** Task prompt **
Find the word "square" in the material below and gather every line that contains it.
^^^^^^^^
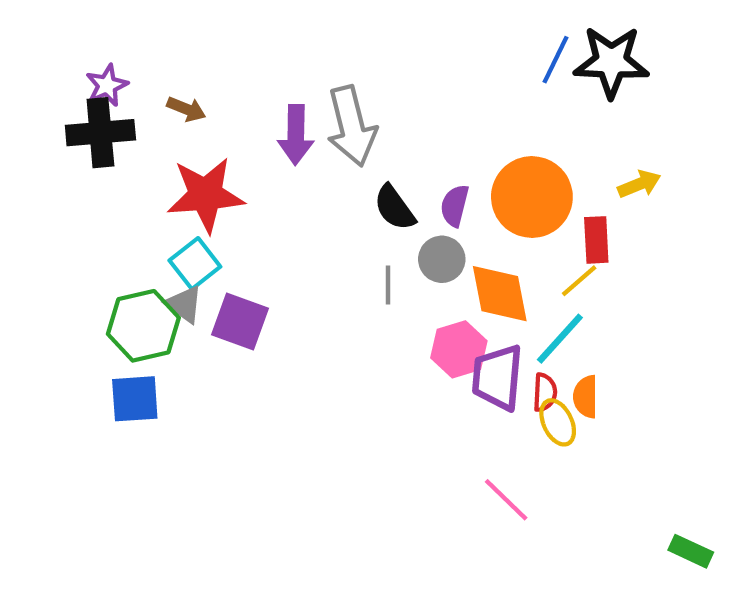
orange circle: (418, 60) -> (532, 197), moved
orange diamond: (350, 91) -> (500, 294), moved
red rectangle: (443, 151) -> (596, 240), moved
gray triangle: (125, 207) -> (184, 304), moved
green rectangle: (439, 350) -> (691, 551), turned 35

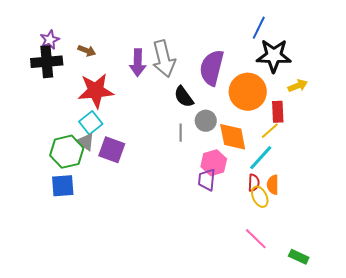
black star: (611, 62) -> (274, 56), moved
purple semicircle: (455, 206) -> (212, 68), moved, size x1.8
purple trapezoid: (498, 377) -> (207, 180), moved, size x0.7
pink line: (506, 500) -> (256, 239), moved
green rectangle: (691, 551) -> (299, 257), moved

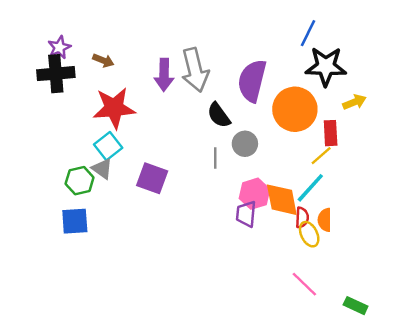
orange diamond: (233, 137) -> (282, 200), moved
purple square: (112, 150) -> (152, 178), moved
green hexagon: (67, 152) -> (80, 181), size x0.7

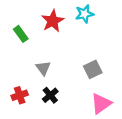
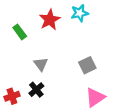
red cross: (20, 95) -> (12, 96), moved
black cross: (50, 95) -> (36, 90), moved

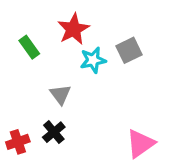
cyan star: (80, 13) -> (93, 60), moved
gray square: (87, 65) -> (129, 50), moved

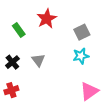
cyan star: (93, 60) -> (81, 56), moved
black cross: (54, 132) -> (12, 62), moved

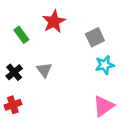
cyan star: (81, 56) -> (105, 65), moved

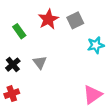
gray square: (95, 37) -> (75, 20), moved
cyan star: (105, 65) -> (96, 45), moved

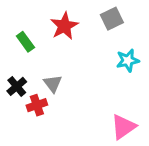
gray square: (75, 20) -> (112, 19), moved
red cross: (12, 94) -> (37, 105), moved

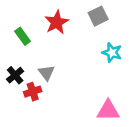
cyan star: (128, 60) -> (112, 53), turned 30
pink triangle: (123, 127) -> (108, 110), turned 35

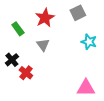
gray triangle: (46, 73) -> (43, 45), moved
red cross: (33, 92) -> (26, 73), turned -32

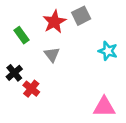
gray square: (78, 13) -> (81, 16), moved

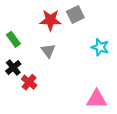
red star: (54, 22) -> (51, 20), turned 30
green rectangle: (22, 35) -> (13, 39), moved

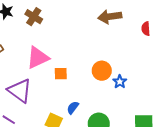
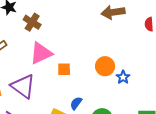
brown cross: (34, 17) -> (32, 22), moved

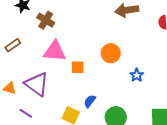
pink triangle: (41, 53) -> (55, 51), turned 30
orange circle: (105, 66) -> (111, 53), moved

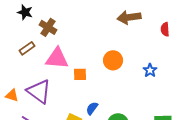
brown rectangle: (13, 45) -> (27, 48), moved
blue star: (137, 75) -> (150, 70), moved

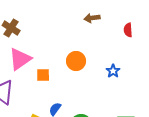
brown arrow: (129, 17) -> (92, 18), size x0.7
pink triangle: (57, 58) -> (20, 59), turned -40

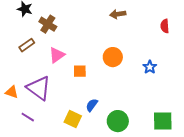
brown arrow: (92, 18) -> (118, 14), moved
pink triangle: (20, 59) -> (57, 55), size x0.7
^^^^^^^^
** Exercise response **
purple square: (112, 150) -> (152, 178), moved
gray square: (87, 65) -> (129, 50), moved
gray square: (95, 37) -> (75, 20), moved
gray square: (75, 20) -> (112, 19), moved
gray square: (78, 13) -> (81, 16), moved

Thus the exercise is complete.